▶ _RAW DATA_:
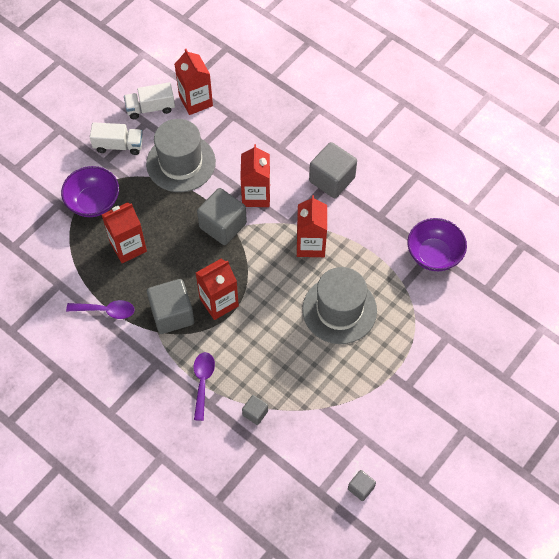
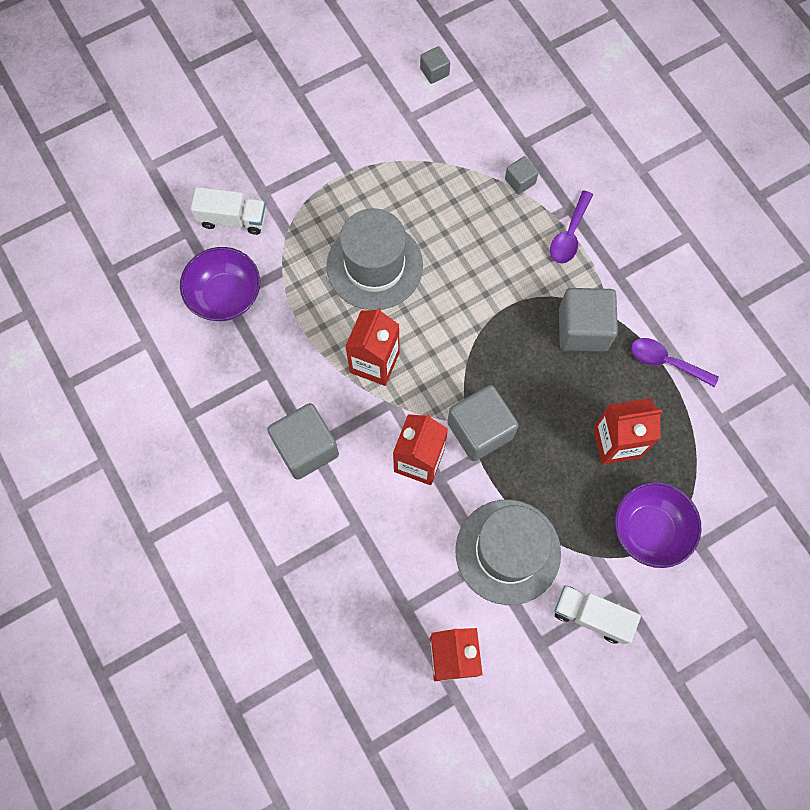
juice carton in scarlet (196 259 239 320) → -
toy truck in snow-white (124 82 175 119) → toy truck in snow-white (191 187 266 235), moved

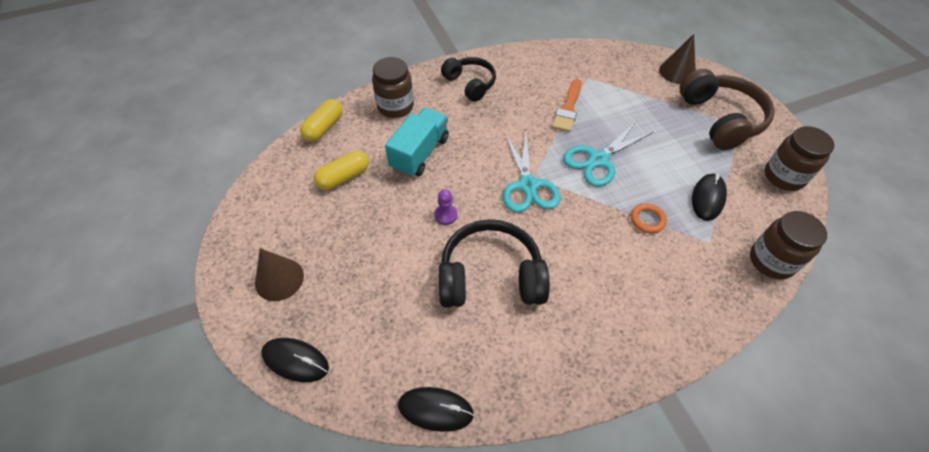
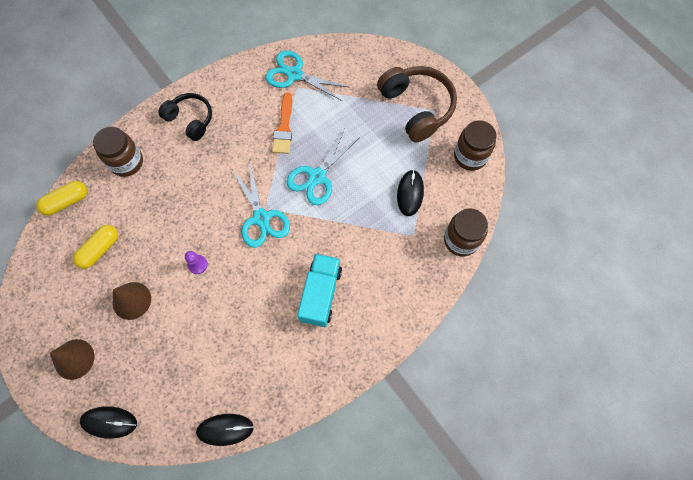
headphones in black (439 219 550 308) → -
torus in orange (631 203 667 234) → -
- → pair of scissors in teal (265 50 350 101)
toy truck in teal (385 108 449 177) → toy truck in teal (297 254 342 327), moved
cone in russet (659 34 696 84) → cone in russet (113 282 151 320), moved
pill shape in golden (300 99 343 142) → pill shape in golden (36 181 87 216), 45 degrees clockwise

▶ _WORK REQUEST_: Each record should be given again exactly, with no picture carried over.

▶ _RESULT OF THE TASK_:
juice carton in scarlet (196 259 239 320) → -
toy truck in snow-white (124 82 175 119) → toy truck in snow-white (191 187 266 235), moved

headphones in black (439 219 550 308) → -
torus in orange (631 203 667 234) → -
- → pair of scissors in teal (265 50 350 101)
toy truck in teal (385 108 449 177) → toy truck in teal (297 254 342 327), moved
cone in russet (659 34 696 84) → cone in russet (113 282 151 320), moved
pill shape in golden (300 99 343 142) → pill shape in golden (36 181 87 216), 45 degrees clockwise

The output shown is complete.